Image change detection data
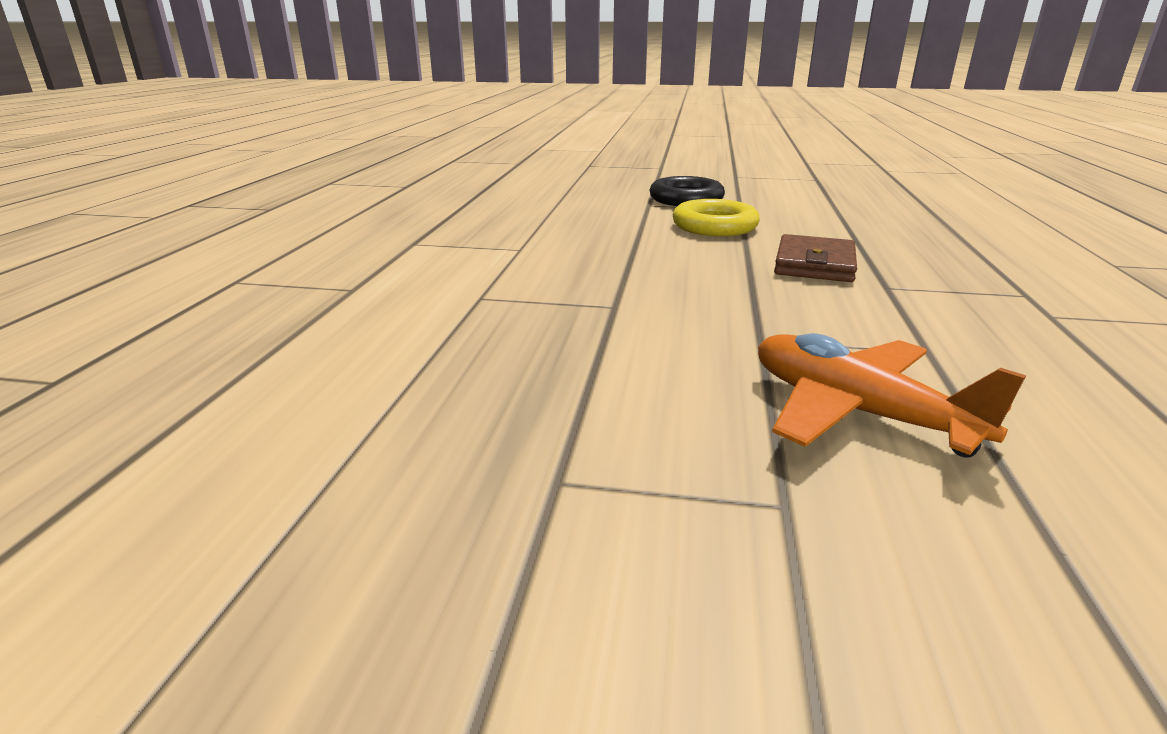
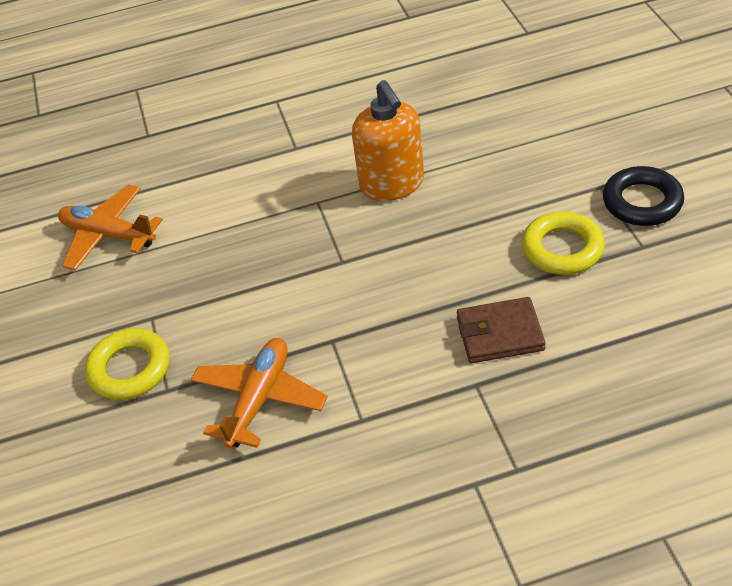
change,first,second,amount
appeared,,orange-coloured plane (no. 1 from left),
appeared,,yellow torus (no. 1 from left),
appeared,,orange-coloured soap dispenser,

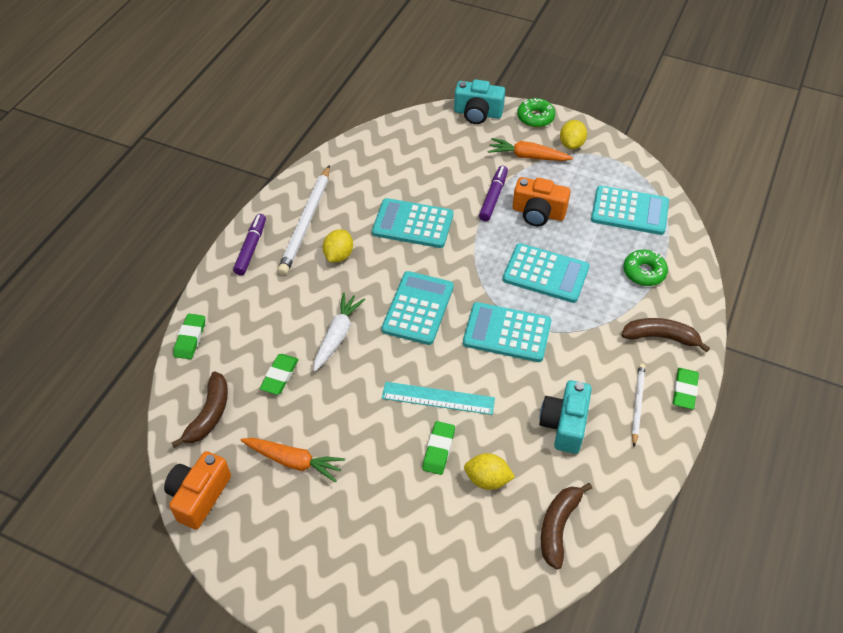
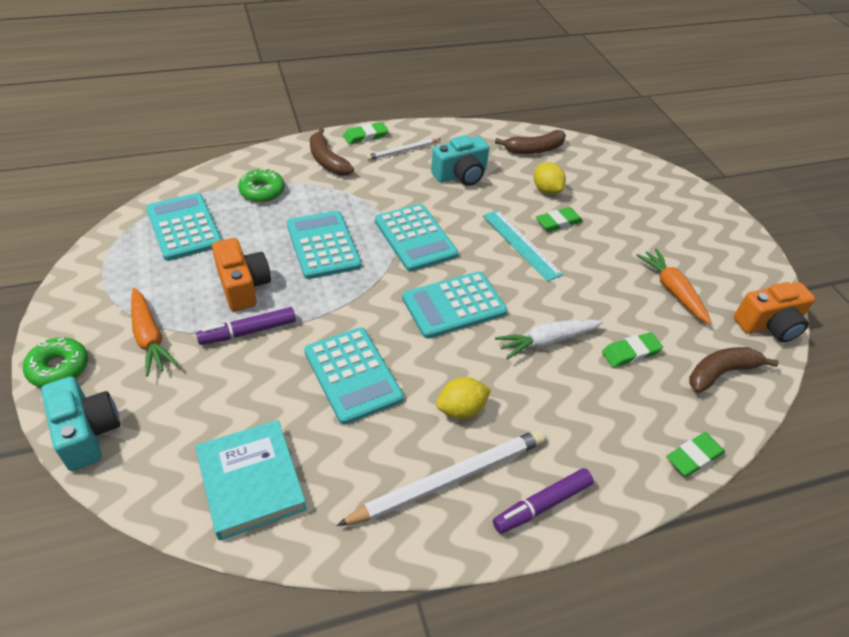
change,first,second,amount
missing,yellow lemon (no. 3 from left),,
appeared,,turquoise hardback,

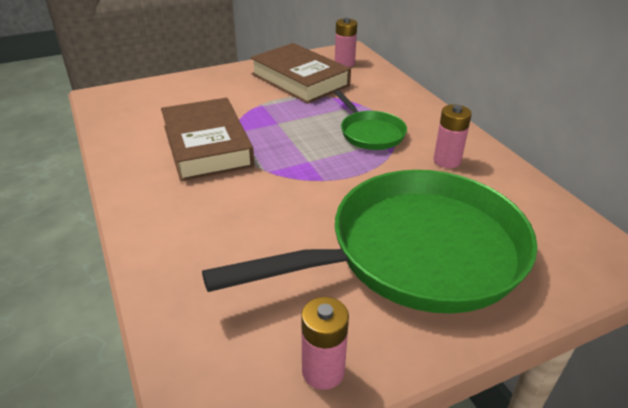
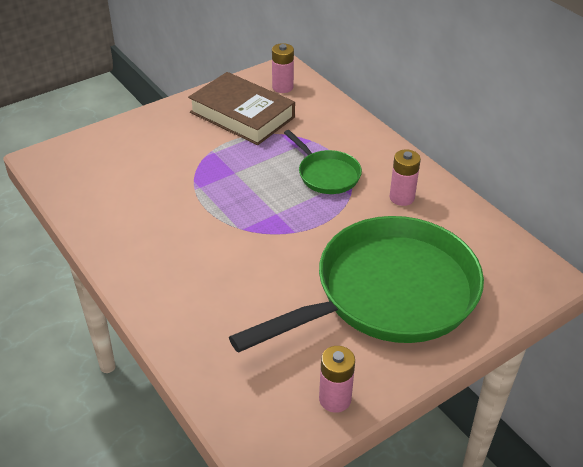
change,first,second,amount
missing,dark brown hardback (no. 1 from left),,

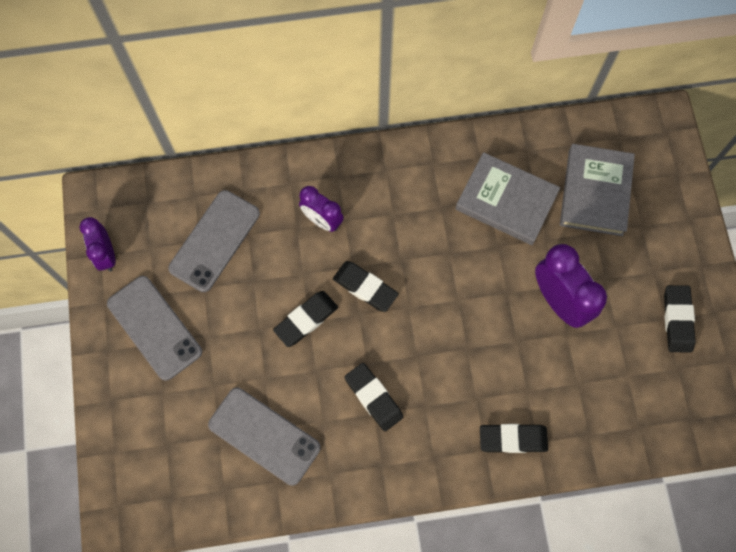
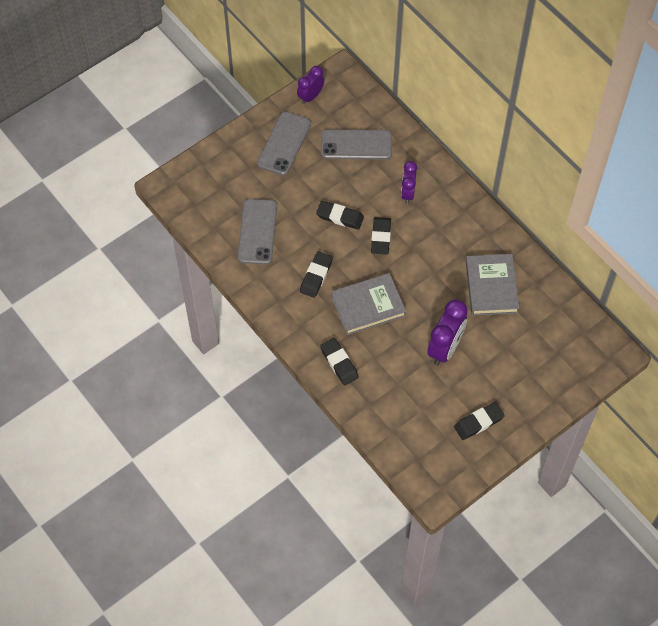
change,first,second,amount
relocated,gray hardback (no. 2 from left in the first image),gray hardback (no. 1 from left),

> _THE PROBLEM_
Lines with "coloured": return each one from the data above.

> _EXERCISE SOLUTION_
appeared,,orange-coloured plane (no. 1 from left),
appeared,,orange-coloured soap dispenser,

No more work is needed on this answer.